Exercise objective: Quote the listing below in its entirety, omitting every image.

Data:
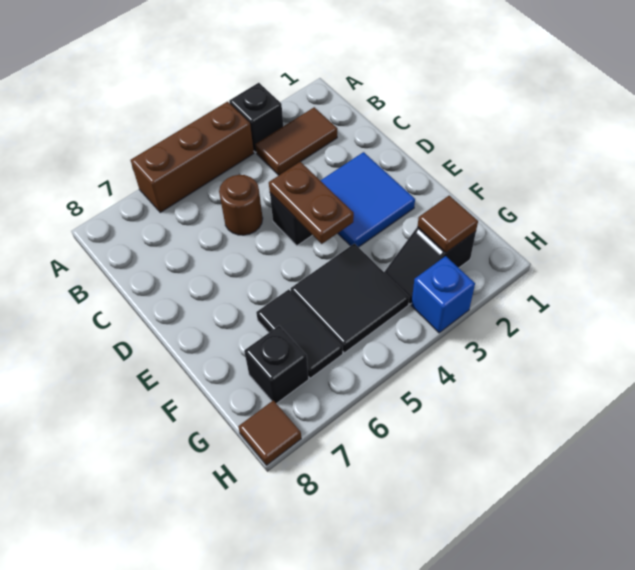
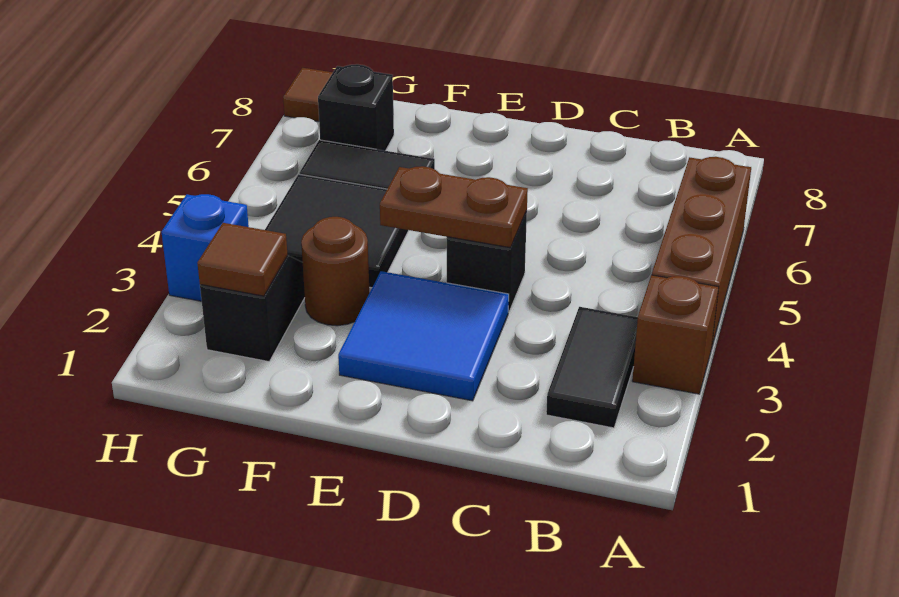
black brick A3 level 1 -> brown brick A3 level 1
brown tile B2:B3 level 1 -> black tile B2:B3 level 1
brown round brick C5 level 1 -> brown round brick F3 level 1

Answer box:
black brick A3 level 1 -> brown brick A3 level 1
brown tile B2:B3 level 1 -> black tile B2:B3 level 1
brown round brick C5 level 1 -> brown round brick F3 level 1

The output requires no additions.